• [DATASET RECORDS]
---

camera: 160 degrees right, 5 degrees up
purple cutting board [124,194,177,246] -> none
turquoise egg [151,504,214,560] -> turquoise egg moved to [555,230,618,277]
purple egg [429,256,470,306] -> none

---

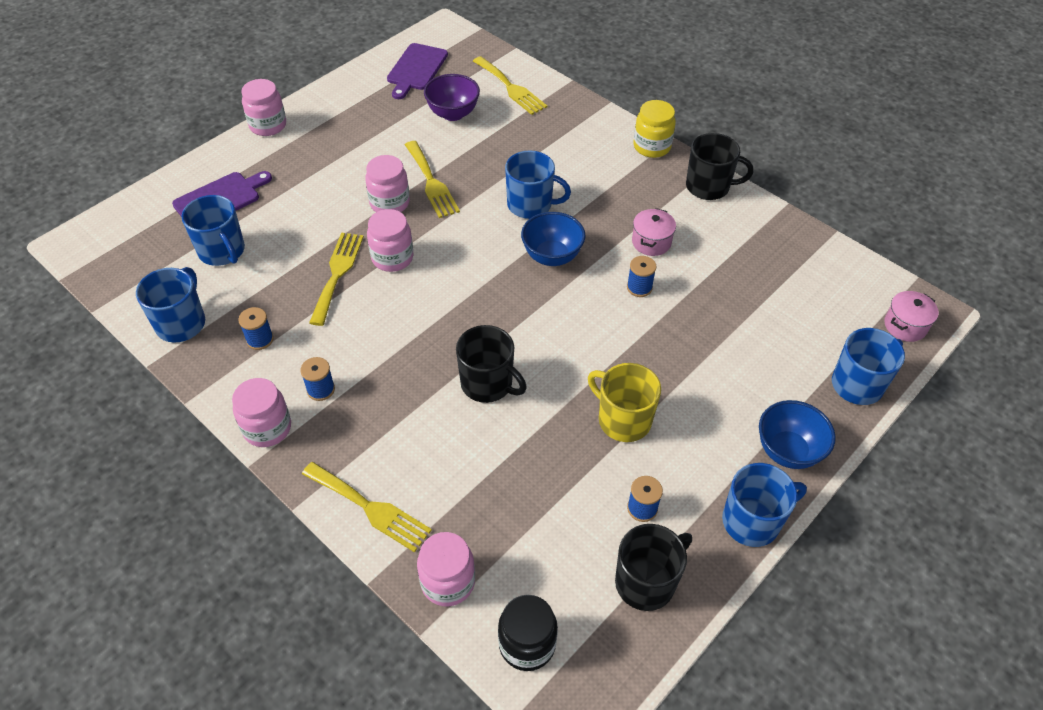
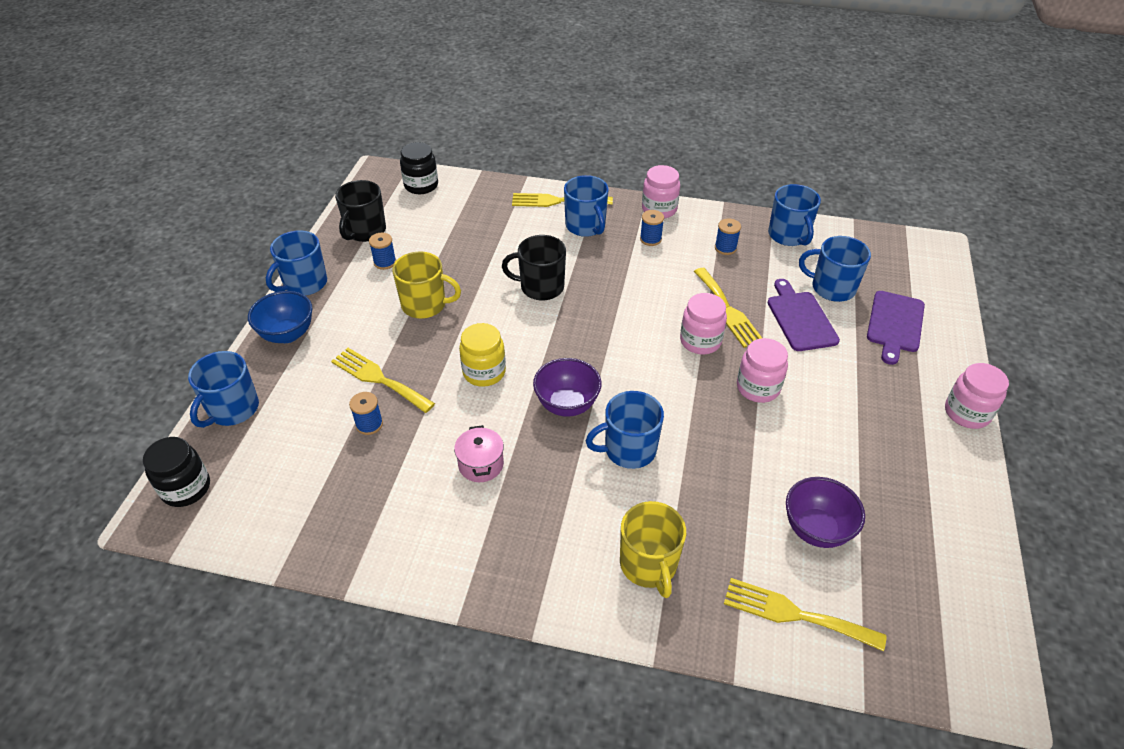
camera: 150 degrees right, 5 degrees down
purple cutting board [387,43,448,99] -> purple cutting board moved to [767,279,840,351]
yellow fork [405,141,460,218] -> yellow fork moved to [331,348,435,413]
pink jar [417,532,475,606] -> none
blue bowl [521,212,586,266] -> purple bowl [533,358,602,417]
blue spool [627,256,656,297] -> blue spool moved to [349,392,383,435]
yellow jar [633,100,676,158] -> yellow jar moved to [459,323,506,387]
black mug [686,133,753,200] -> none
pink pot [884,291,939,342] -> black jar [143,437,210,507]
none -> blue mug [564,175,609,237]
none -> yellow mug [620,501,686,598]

---

• [AIM OF THE TASK] Print the lines above from the one with "blue spool [627,256,656,297]" through the one with "pink pot [884,291,939,342]", both included, exactly as written and nothing more.

• [RESPONSE BOX]
blue spool [627,256,656,297] -> blue spool moved to [349,392,383,435]
yellow jar [633,100,676,158] -> yellow jar moved to [459,323,506,387]
black mug [686,133,753,200] -> none
pink pot [884,291,939,342] -> black jar [143,437,210,507]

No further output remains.